GIVEN TASK —
Render the items below as a Markdown table with the columns Row and Line, one line of text per row, skipping any blank lines.

· · ·

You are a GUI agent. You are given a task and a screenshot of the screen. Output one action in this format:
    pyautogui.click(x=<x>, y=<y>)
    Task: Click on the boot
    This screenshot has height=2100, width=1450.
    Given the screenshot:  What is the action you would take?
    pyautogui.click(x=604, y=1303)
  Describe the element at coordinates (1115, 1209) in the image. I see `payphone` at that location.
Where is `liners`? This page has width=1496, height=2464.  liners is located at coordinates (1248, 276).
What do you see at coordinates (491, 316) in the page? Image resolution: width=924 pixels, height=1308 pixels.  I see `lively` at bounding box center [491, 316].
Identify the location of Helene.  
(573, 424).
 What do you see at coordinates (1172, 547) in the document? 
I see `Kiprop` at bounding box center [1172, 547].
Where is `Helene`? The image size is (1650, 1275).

· · ·

RESPONSE —
| Row | Line |
|---|---|
| 1 | You are a GUI agent. You are given a task and a screenshot of the screen. Output one action in this format: |
| 2 |     pyautogui.click(x=<x>, y=<y>) |
| 3 |     Task: Click on the boot |
| 4 |     This screenshot has height=2100, width=1450. |
| 5 |     Given the screenshot:  What is the action you would take? |
| 6 |     pyautogui.click(x=604, y=1303) |
| 7 |   Describe the element at coordinates (1115, 1209) in the image. I see `payphone` at that location. |
| 8 | Where is `liners`? This page has width=1496, height=2464.  liners is located at coordinates (1248, 276). |
| 9 | What do you see at coordinates (491, 316) in the page? Image resolution: width=924 pixels, height=1308 pixels.  I see `lively` at bounding box center [491, 316]. |
| 10 | Identify the location of Helene.   |
| 11 | (573, 424). |
| 12 |  What do you see at coordinates (1172, 547) in the document?  |
| 13 | I see `Kiprop` at bounding box center [1172, 547]. |
| 14 | Where is `Helene`? The image size is (1650, 1275). |